- **Your objective**:
The answer must consist solely of the line containing "white tape [380,152,438,205]" and every line after it in the records below, through the last, each reproduced exactly.

- **Record set**:

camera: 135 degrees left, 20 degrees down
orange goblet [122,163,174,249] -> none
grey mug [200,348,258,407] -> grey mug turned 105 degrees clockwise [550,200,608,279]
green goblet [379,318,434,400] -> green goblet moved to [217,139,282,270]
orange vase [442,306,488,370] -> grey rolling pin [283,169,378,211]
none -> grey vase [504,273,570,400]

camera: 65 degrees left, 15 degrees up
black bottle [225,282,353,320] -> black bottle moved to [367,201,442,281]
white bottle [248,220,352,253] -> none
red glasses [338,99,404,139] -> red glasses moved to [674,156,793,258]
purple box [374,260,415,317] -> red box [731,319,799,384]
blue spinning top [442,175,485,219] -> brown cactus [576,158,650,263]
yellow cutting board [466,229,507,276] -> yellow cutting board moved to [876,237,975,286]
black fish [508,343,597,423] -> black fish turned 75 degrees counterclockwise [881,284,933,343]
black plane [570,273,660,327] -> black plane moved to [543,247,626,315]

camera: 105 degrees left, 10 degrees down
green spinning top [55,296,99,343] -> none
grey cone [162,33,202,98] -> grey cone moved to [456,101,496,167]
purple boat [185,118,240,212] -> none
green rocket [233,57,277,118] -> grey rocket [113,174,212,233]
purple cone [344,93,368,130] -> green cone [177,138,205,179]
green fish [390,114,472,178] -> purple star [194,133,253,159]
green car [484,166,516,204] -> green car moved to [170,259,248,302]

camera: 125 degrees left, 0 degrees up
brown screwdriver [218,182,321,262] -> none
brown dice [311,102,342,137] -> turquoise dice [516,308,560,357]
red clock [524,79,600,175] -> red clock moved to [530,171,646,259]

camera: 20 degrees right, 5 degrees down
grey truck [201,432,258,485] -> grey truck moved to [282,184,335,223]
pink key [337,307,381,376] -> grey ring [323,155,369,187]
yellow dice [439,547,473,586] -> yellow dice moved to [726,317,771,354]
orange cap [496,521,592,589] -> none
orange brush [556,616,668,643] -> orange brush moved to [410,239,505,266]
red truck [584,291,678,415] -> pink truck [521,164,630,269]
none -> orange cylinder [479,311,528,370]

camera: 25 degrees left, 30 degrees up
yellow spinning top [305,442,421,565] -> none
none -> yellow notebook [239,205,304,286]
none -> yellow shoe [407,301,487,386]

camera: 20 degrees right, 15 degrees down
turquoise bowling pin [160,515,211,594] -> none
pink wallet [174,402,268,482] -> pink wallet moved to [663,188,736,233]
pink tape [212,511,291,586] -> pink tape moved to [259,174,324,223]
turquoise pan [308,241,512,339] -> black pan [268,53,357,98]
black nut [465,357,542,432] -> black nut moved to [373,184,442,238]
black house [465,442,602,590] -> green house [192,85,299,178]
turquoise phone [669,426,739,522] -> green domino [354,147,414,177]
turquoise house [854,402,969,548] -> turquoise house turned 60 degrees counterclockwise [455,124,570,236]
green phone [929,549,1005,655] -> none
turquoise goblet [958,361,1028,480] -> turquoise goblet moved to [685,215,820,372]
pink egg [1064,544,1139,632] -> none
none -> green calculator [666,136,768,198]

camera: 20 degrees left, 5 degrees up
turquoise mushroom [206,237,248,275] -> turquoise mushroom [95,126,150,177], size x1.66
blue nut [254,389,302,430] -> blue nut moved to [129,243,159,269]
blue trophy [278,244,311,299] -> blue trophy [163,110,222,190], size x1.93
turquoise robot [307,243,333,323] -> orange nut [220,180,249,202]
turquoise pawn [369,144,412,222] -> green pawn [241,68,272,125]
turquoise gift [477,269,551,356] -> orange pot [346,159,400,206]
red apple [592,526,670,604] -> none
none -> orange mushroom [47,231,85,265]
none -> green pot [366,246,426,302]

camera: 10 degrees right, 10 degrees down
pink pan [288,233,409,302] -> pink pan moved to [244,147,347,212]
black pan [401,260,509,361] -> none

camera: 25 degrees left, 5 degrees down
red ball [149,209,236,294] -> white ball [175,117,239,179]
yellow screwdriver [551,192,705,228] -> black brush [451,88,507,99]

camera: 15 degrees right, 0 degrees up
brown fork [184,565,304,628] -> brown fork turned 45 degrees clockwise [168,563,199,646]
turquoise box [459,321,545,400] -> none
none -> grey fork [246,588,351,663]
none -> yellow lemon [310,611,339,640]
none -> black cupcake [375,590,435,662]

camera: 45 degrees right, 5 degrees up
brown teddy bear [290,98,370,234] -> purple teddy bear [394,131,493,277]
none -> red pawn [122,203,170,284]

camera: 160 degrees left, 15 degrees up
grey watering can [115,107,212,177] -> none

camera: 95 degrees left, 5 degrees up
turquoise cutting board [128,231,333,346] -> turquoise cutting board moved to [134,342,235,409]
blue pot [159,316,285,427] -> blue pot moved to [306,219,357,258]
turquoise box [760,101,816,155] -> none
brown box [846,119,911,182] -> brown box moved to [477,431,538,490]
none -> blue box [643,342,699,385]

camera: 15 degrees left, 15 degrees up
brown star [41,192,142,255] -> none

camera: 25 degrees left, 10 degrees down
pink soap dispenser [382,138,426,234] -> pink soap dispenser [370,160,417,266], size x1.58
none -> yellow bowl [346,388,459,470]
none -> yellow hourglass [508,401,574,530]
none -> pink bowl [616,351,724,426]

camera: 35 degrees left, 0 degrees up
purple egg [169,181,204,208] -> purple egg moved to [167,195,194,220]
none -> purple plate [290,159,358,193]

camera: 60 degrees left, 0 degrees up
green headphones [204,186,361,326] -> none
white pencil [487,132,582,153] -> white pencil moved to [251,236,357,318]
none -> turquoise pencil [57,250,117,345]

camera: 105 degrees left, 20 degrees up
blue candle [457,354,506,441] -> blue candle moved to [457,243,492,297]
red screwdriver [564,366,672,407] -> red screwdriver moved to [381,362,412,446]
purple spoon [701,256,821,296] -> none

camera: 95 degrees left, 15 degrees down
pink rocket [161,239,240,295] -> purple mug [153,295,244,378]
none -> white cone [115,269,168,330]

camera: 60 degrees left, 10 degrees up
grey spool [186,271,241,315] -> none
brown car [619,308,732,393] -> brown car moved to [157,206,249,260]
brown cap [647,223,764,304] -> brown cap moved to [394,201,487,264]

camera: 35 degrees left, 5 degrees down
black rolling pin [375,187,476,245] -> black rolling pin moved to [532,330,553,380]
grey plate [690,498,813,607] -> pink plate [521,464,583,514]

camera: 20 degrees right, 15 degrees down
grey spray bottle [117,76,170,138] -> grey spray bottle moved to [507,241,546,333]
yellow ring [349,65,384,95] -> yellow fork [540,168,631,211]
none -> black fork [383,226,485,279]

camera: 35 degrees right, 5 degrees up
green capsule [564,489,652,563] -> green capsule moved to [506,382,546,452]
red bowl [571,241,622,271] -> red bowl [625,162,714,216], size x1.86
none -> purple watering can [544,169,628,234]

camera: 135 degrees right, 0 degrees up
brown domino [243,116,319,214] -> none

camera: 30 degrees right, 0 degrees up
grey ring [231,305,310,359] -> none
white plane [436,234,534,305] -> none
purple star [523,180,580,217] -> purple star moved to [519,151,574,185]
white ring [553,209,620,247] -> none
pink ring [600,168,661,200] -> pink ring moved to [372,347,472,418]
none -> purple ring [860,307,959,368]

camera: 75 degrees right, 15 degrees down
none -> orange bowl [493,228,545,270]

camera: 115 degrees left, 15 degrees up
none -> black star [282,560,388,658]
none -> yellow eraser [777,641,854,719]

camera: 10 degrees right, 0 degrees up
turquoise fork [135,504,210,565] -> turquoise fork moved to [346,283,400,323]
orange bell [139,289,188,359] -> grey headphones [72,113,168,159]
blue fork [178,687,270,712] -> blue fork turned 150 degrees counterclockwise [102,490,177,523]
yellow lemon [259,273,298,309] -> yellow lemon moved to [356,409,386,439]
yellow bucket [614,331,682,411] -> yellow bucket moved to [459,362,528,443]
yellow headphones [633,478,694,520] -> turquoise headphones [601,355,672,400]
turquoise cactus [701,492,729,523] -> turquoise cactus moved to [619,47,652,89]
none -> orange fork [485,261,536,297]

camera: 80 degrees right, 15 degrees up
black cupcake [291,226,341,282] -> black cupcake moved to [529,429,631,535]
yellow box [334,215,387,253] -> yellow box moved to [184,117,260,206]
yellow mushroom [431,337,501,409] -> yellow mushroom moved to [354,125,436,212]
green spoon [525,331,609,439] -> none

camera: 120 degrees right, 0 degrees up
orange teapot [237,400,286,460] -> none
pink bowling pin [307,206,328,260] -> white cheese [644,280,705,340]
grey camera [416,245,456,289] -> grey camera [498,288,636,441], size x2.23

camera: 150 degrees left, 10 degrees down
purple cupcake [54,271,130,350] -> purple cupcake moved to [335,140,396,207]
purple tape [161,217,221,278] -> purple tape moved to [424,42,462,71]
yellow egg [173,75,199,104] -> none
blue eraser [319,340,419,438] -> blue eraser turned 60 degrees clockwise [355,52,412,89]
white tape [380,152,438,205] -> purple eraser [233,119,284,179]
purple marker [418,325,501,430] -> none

- **Expected answer**:
white tape [380,152,438,205] -> purple eraser [233,119,284,179]
purple marker [418,325,501,430] -> none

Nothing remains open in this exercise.